[Shape boundary coordinate data]
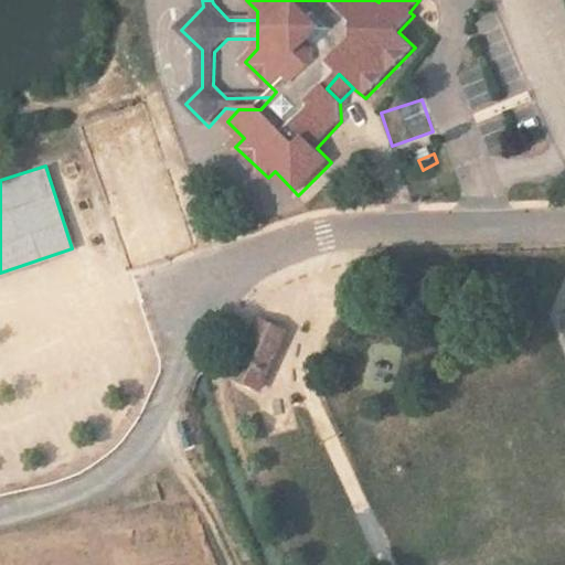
[(257,319),(242,354),(270,366),(286,331),(257,319)]
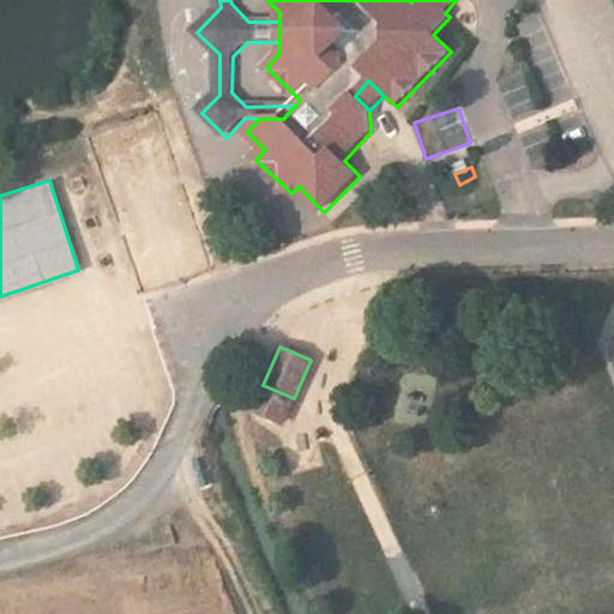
[(284,420),(294,398),(263,385),(252,409),(284,420)]
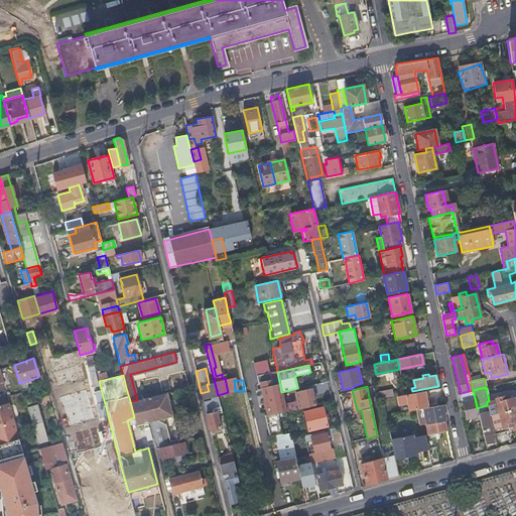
[(286,412),(314,405),(311,389),(294,393),(296,401),(284,404),(286,412)]
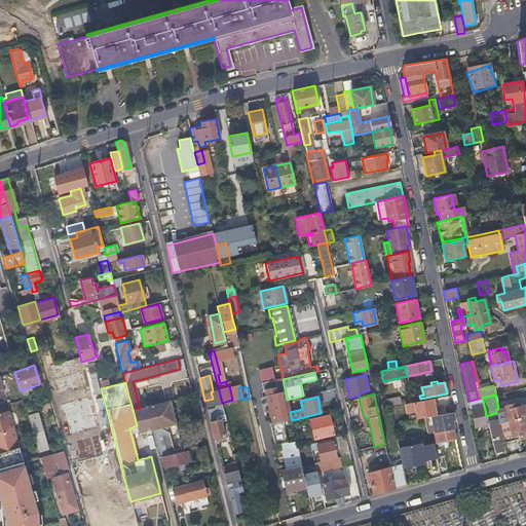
[(484,406),(482,398),(478,399),(470,401),(466,402),(468,410),(472,409),(475,425),(488,423),(487,421),(486,416),(484,406)]
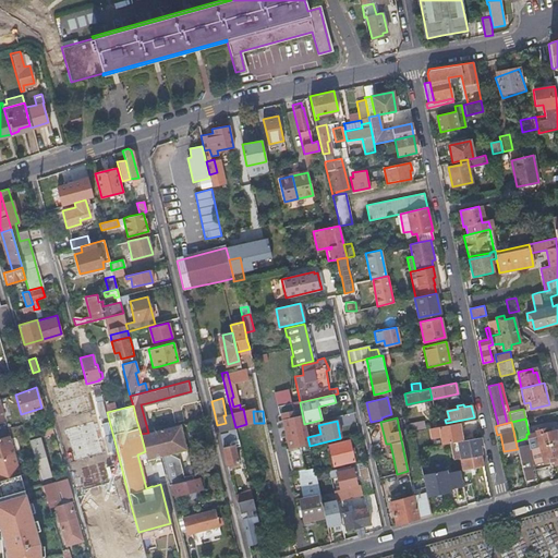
[(458,423),(429,428),(432,438),(441,436),(443,444),(450,443),(461,440),(458,423)]
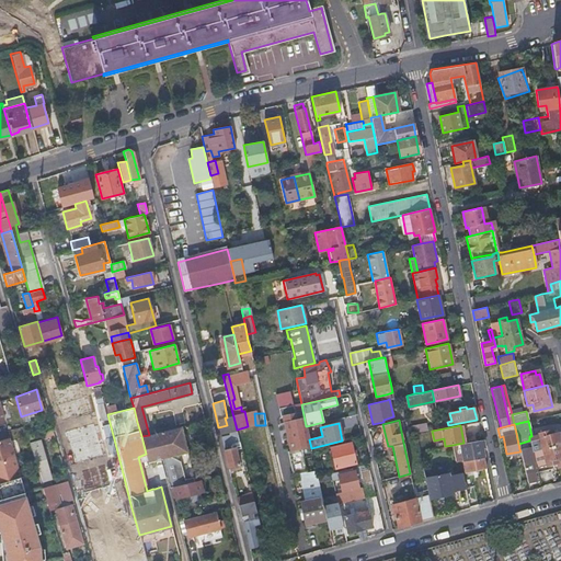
[(181,426),(149,435),(141,436),(146,454),(148,461),(162,458),(170,487),(185,483),(178,455),(187,451),(181,426)]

_Task description_:
A faithful, word-for-word copy of the data is needed; the pictures should not appear in it.

_Reply_:
[(257,319),(242,354),(270,366),(286,331),(257,319)]
[(284,420),(294,398),(263,385),(252,409),(284,420)]
[(286,412),(314,405),(311,389),(294,393),(296,401),(284,404),(286,412)]
[(484,406),(482,398),(478,399),(470,401),(466,402),(468,410),(472,409),(475,425),(488,423),(487,421),(486,416),(484,406)]
[(458,423),(429,428),(432,438),(441,436),(443,444),(450,443),(461,440),(458,423)]
[(181,426),(149,435),(141,436),(146,454),(148,461),(162,458),(170,487),(185,483),(178,455),(187,451),(181,426)]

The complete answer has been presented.